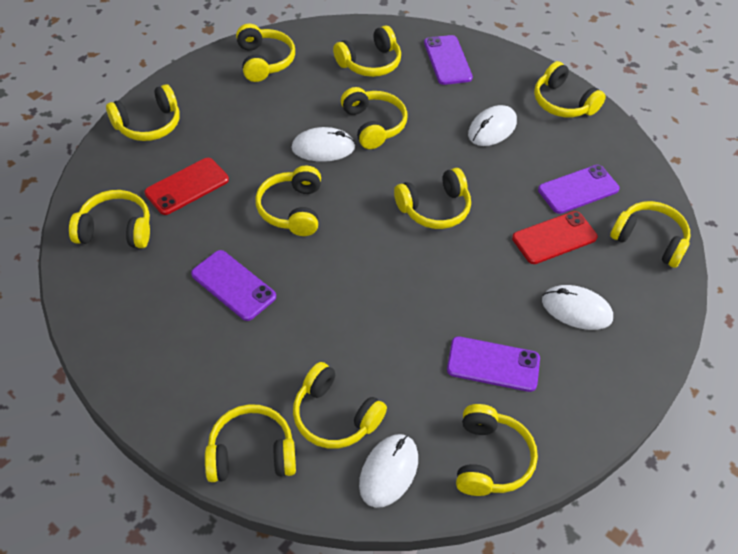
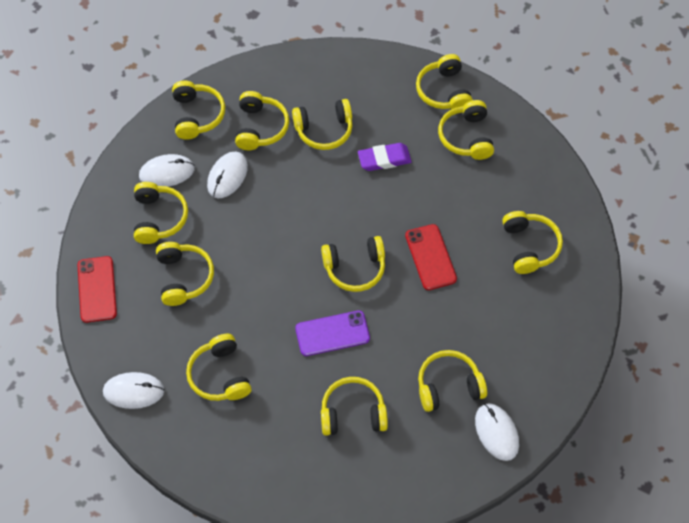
purple eraser: 0 -> 1
purple phone: 4 -> 1

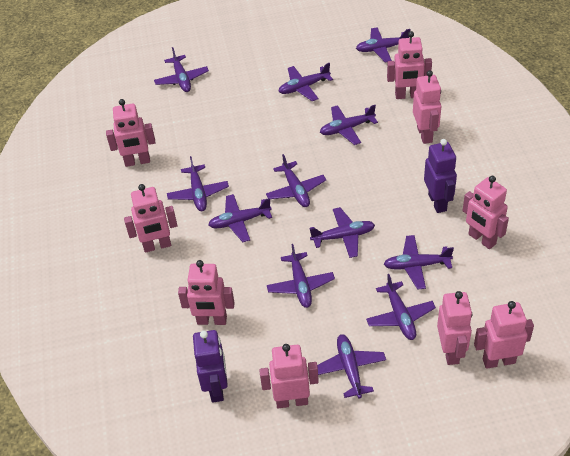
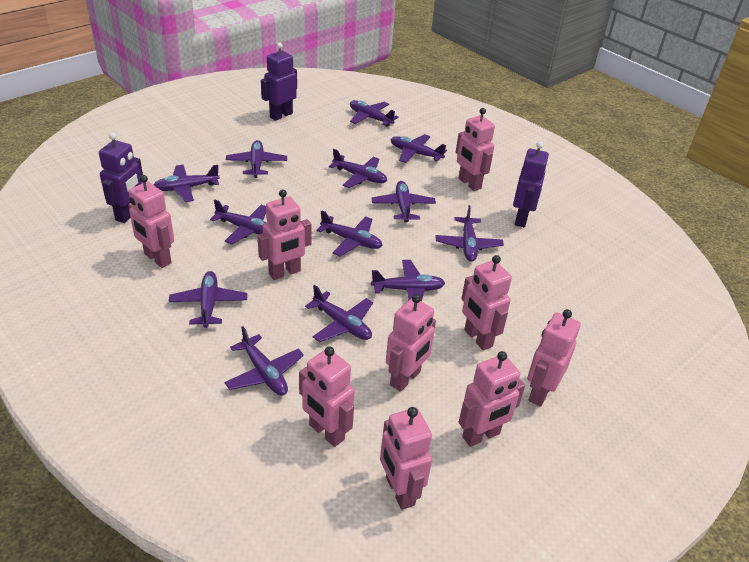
purple plane: 12 -> 13
purple robot: 2 -> 3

■ ■ ■ ■

Task objective -
The listing above must be repeated exactly, apart from the pictures.

Your solution -
purple eraser: 0 -> 1
purple phone: 4 -> 1

purple plane: 12 -> 13
purple robot: 2 -> 3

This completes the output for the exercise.